WHAT YOU SHOULD DO:
Repeat exactly the lines from the start of the entries below through the line containing "Carmen: [1973,158,2023,198] ->". Omit the rest.
STUDY MATERIAL Start Marker
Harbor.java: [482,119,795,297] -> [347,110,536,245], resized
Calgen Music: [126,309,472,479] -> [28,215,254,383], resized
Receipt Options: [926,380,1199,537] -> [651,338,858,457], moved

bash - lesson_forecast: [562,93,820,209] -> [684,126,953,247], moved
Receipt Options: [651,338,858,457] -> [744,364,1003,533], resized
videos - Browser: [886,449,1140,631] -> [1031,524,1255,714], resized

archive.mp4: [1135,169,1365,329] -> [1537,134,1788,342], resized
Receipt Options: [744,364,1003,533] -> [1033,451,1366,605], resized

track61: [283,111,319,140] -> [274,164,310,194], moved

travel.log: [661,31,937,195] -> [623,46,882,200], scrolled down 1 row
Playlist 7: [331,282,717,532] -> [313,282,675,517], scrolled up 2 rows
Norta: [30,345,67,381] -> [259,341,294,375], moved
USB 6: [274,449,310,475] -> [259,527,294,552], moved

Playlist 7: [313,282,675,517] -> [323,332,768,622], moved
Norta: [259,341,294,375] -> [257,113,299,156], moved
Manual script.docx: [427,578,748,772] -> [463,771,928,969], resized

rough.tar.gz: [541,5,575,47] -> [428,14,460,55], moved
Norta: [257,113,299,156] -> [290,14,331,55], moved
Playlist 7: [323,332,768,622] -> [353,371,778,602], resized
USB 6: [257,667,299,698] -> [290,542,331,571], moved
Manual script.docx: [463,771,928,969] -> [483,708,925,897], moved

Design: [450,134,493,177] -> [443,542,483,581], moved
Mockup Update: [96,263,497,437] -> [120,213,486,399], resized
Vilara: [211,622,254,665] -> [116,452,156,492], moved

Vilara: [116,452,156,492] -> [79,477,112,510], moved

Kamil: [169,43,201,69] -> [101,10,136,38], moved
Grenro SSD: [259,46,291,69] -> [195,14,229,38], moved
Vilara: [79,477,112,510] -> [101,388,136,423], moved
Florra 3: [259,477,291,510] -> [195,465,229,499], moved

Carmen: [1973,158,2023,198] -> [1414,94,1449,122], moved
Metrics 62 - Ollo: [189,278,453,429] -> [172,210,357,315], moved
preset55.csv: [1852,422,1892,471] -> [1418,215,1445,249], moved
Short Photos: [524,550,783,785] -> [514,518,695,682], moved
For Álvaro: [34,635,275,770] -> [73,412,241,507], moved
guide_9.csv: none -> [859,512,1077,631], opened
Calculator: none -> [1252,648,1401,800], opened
STUDY MATERIAL End Marker
SOLUTION:
Harbor.java: [482,119,795,297] -> [347,110,536,245], resized
Calgen Music: [126,309,472,479] -> [28,215,254,383], resized
Receipt Options: [926,380,1199,537] -> [651,338,858,457], moved

bash - lesson_forecast: [562,93,820,209] -> [684,126,953,247], moved
Receipt Options: [651,338,858,457] -> [744,364,1003,533], resized
videos - Browser: [886,449,1140,631] -> [1031,524,1255,714], resized

archive.mp4: [1135,169,1365,329] -> [1537,134,1788,342], resized
Receipt Options: [744,364,1003,533] -> [1033,451,1366,605], resized

track61: [283,111,319,140] -> [274,164,310,194], moved

travel.log: [661,31,937,195] -> [623,46,882,200], scrolled down 1 row
Playlist 7: [331,282,717,532] -> [313,282,675,517], scrolled up 2 rows
Norta: [30,345,67,381] -> [259,341,294,375], moved
USB 6: [274,449,310,475] -> [259,527,294,552], moved

Playlist 7: [313,282,675,517] -> [323,332,768,622], moved
Norta: [259,341,294,375] -> [257,113,299,156], moved
Manual script.docx: [427,578,748,772] -> [463,771,928,969], resized

rough.tar.gz: [541,5,575,47] -> [428,14,460,55], moved
Norta: [257,113,299,156] -> [290,14,331,55], moved
Playlist 7: [323,332,768,622] -> [353,371,778,602], resized
USB 6: [257,667,299,698] -> [290,542,331,571], moved
Manual script.docx: [463,771,928,969] -> [483,708,925,897], moved

Design: [450,134,493,177] -> [443,542,483,581], moved
Mockup Update: [96,263,497,437] -> [120,213,486,399], resized
Vilara: [211,622,254,665] -> [116,452,156,492], moved

Vilara: [116,452,156,492] -> [79,477,112,510], moved

Kamil: [169,43,201,69] -> [101,10,136,38], moved
Grenro SSD: [259,46,291,69] -> [195,14,229,38], moved
Vilara: [79,477,112,510] -> [101,388,136,423], moved
Florra 3: [259,477,291,510] -> [195,465,229,499], moved

Carmen: [1973,158,2023,198] -> [1414,94,1449,122], moved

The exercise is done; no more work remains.